(Change detection outputs)

BEGIN

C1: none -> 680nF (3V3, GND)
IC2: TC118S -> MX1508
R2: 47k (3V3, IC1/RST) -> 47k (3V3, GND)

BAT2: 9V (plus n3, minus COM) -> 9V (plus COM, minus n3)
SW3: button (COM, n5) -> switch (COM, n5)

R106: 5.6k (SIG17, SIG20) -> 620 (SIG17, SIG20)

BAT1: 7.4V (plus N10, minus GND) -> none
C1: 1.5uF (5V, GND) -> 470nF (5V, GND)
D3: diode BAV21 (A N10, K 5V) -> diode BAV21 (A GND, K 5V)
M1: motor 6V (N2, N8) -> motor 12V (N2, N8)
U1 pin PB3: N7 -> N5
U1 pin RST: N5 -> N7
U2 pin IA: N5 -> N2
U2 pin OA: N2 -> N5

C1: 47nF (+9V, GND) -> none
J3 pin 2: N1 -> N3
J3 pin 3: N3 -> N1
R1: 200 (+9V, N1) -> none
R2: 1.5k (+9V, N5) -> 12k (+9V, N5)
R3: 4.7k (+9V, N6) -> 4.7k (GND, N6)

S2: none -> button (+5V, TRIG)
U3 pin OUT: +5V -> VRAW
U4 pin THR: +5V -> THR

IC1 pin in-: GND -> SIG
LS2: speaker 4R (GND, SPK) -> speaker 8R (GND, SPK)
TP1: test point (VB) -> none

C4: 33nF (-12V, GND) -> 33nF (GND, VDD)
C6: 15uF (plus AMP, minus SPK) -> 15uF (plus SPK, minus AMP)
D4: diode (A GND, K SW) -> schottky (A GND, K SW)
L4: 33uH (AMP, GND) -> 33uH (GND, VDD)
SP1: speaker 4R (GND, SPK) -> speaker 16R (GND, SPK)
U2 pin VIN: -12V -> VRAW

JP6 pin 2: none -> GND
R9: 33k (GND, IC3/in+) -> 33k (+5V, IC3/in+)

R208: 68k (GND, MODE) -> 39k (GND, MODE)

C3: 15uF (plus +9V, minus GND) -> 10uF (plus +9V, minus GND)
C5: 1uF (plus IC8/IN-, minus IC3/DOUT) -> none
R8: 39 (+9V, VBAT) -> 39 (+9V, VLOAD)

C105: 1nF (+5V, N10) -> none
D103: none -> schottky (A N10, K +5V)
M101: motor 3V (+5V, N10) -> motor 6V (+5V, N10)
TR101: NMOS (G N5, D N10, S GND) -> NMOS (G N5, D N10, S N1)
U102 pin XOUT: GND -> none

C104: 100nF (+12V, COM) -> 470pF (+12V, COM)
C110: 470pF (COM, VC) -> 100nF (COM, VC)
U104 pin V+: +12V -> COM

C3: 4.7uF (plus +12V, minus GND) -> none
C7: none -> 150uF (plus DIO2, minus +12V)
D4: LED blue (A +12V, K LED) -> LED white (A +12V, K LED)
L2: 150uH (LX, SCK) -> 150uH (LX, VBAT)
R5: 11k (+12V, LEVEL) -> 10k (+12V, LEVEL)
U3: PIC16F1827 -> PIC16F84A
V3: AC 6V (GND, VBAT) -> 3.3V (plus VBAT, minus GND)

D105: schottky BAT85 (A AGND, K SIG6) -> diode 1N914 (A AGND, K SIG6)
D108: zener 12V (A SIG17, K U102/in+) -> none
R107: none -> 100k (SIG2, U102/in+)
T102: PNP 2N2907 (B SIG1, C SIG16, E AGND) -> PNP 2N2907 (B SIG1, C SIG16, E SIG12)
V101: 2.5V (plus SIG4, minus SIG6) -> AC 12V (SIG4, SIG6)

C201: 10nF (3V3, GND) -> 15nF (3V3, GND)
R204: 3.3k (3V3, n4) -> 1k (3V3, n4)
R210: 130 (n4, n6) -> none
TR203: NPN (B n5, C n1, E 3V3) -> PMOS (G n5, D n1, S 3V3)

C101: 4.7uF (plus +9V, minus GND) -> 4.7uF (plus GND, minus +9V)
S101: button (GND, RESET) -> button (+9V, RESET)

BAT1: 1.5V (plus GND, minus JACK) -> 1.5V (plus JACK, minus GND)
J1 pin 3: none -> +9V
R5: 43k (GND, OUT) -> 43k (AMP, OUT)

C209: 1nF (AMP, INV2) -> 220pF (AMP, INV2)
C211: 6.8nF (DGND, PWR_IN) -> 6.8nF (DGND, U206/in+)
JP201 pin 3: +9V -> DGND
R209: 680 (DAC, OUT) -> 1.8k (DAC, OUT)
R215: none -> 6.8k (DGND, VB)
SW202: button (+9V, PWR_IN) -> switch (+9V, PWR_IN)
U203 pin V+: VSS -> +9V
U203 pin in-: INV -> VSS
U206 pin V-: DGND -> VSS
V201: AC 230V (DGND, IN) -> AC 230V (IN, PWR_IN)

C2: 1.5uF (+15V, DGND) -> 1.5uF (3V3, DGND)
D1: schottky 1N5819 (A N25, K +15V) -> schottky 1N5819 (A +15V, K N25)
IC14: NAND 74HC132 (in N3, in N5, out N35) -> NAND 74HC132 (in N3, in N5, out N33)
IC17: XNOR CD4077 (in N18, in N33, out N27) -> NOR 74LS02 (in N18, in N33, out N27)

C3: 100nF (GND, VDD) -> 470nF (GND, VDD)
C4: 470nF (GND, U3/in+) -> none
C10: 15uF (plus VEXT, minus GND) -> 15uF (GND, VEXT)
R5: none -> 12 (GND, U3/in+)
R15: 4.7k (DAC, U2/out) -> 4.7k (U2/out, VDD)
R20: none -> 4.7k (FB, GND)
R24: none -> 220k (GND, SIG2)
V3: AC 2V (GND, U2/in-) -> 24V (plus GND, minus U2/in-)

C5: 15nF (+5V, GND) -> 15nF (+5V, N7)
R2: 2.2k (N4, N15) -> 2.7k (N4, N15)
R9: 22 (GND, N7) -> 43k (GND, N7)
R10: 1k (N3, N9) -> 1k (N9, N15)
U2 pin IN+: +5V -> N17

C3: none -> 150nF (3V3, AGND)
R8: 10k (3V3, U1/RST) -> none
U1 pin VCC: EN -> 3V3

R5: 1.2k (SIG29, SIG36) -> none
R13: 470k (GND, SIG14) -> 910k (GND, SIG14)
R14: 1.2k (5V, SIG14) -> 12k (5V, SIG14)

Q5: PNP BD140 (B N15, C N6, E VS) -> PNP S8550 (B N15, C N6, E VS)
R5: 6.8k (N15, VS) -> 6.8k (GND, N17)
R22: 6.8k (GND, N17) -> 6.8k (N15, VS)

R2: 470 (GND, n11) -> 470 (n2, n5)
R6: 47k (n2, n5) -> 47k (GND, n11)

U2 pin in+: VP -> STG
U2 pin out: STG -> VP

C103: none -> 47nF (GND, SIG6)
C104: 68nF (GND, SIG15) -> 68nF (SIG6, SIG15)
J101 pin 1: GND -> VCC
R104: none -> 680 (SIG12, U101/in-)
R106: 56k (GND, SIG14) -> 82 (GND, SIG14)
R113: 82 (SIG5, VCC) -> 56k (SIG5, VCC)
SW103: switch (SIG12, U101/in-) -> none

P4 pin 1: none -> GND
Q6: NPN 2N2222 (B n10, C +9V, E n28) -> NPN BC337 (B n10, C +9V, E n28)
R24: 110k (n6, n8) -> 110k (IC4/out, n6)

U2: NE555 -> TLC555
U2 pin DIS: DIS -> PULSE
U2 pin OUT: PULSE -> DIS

END

Beginning with the line that holds "SW103: switch (SIG12, U101/in-) -> none", please give again each line exactly until the records end, and include that final line.

SW103: switch (SIG12, U101/in-) -> none

P4 pin 1: none -> GND
Q6: NPN 2N2222 (B n10, C +9V, E n28) -> NPN BC337 (B n10, C +9V, E n28)
R24: 110k (n6, n8) -> 110k (IC4/out, n6)

U2: NE555 -> TLC555
U2 pin DIS: DIS -> PULSE
U2 pin OUT: PULSE -> DIS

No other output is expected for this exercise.